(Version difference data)
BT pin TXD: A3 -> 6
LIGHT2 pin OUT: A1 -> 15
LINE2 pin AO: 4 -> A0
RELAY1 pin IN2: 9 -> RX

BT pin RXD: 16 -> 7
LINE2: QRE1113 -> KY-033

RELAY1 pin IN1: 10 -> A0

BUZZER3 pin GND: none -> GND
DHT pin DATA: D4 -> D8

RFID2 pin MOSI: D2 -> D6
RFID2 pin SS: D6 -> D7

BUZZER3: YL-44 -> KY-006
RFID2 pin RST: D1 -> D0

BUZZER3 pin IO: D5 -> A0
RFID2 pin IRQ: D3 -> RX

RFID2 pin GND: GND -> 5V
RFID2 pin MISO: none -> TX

*EXERCISE BRIEF*: For this task, please set down every entry exactly, with no line left out.

*WRITTEN ANSWER*:
BT pin TXD: A3 -> 6
LIGHT2 pin OUT: A1 -> 15
LINE2 pin AO: 4 -> A0
RELAY1 pin IN2: 9 -> RX

BT pin RXD: 16 -> 7
LINE2: QRE1113 -> KY-033

RELAY1 pin IN1: 10 -> A0

BUZZER3 pin GND: none -> GND
DHT pin DATA: D4 -> D8

RFID2 pin MOSI: D2 -> D6
RFID2 pin SS: D6 -> D7

BUZZER3: YL-44 -> KY-006
RFID2 pin RST: D1 -> D0

BUZZER3 pin IO: D5 -> A0
RFID2 pin IRQ: D3 -> RX

RFID2 pin GND: GND -> 5V
RFID2 pin MISO: none -> TX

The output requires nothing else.